:: Extracted entries ::
——

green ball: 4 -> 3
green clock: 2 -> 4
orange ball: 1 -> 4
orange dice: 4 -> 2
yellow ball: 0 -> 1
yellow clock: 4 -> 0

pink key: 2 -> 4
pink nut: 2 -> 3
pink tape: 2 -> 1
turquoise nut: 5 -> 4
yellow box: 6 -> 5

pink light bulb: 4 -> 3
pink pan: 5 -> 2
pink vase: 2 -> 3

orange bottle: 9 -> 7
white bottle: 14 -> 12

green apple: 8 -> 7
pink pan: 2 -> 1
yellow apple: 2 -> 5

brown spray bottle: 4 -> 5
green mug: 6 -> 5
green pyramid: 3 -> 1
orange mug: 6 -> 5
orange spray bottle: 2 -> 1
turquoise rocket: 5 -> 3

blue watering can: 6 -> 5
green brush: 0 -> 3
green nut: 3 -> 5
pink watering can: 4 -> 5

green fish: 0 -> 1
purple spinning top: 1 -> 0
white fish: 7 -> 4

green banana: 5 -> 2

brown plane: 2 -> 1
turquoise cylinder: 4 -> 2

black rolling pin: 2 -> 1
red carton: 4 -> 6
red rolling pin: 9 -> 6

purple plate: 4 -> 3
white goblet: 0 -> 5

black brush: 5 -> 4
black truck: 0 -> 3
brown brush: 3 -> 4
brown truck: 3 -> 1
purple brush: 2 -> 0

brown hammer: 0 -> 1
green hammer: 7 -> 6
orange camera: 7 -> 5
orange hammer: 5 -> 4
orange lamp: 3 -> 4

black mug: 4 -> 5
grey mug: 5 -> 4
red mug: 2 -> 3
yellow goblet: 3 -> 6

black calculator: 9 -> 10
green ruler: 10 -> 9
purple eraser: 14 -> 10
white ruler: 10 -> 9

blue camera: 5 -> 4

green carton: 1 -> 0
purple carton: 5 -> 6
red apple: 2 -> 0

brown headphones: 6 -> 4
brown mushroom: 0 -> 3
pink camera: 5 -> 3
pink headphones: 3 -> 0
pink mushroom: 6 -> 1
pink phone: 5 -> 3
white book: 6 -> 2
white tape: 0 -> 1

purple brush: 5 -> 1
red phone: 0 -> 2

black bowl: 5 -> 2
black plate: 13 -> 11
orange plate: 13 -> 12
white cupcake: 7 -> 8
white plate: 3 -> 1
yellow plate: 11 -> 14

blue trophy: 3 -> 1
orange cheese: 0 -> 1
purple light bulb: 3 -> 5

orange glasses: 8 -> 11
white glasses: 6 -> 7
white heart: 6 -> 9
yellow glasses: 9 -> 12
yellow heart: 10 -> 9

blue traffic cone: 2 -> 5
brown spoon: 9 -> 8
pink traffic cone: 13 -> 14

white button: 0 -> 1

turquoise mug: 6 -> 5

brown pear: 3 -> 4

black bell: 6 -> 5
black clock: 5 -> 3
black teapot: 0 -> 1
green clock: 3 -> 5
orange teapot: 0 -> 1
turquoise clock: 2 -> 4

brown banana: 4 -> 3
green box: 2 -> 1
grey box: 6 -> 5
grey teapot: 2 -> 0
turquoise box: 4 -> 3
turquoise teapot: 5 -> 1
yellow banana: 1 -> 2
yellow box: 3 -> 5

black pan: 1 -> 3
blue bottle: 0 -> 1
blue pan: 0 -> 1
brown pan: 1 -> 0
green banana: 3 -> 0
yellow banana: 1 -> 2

——

:: Assigned task ::
Using the records above, output exactly the lines from the first through the line that contains "turquoise rocket: 5 -> 3", with both of those included.

:: Answer space ::
green ball: 4 -> 3
green clock: 2 -> 4
orange ball: 1 -> 4
orange dice: 4 -> 2
yellow ball: 0 -> 1
yellow clock: 4 -> 0

pink key: 2 -> 4
pink nut: 2 -> 3
pink tape: 2 -> 1
turquoise nut: 5 -> 4
yellow box: 6 -> 5

pink light bulb: 4 -> 3
pink pan: 5 -> 2
pink vase: 2 -> 3

orange bottle: 9 -> 7
white bottle: 14 -> 12

green apple: 8 -> 7
pink pan: 2 -> 1
yellow apple: 2 -> 5

brown spray bottle: 4 -> 5
green mug: 6 -> 5
green pyramid: 3 -> 1
orange mug: 6 -> 5
orange spray bottle: 2 -> 1
turquoise rocket: 5 -> 3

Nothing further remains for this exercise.